What to produce – Could you rewrite the data below with every "hardcover book" changed to "hardback book" and nothing else altered? Leave the pictures out.

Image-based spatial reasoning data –
──────────────────────────────

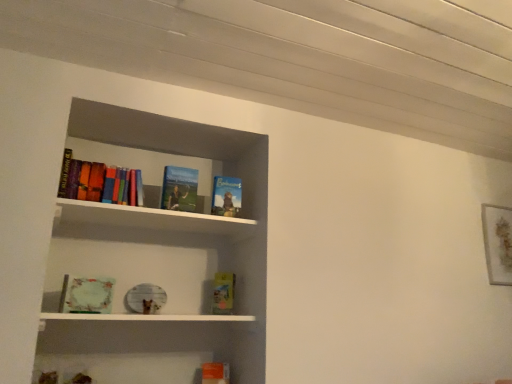
Question: Would you say matte green book at lower left, acting as the 4th book starting from the top, contains hardcover book at upper center, which appears as the fifth book when ordered from the bottom?

Choices:
 (A) no
 (B) yes

Answer: (A)

Question: Is matte green book at lower left, acting as the 4th book starting from the top, positioned in front of hardcover book at upper center, which appears as the fifth book when ordered from the bottom?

──────────────────────────────

The solution –
Question: Would you say matte green book at lower left, acting as the 4th book starting from the top, contains hardback book at upper center, which appears as the fifth book when ordered from the bottom?

Choices:
 (A) no
 (B) yes

Answer: (A)

Question: Is matte green book at lower left, acting as the 4th book starting from the top, positioned in front of hardback book at upper center, which appears as the fifth book when ordered from the bottom?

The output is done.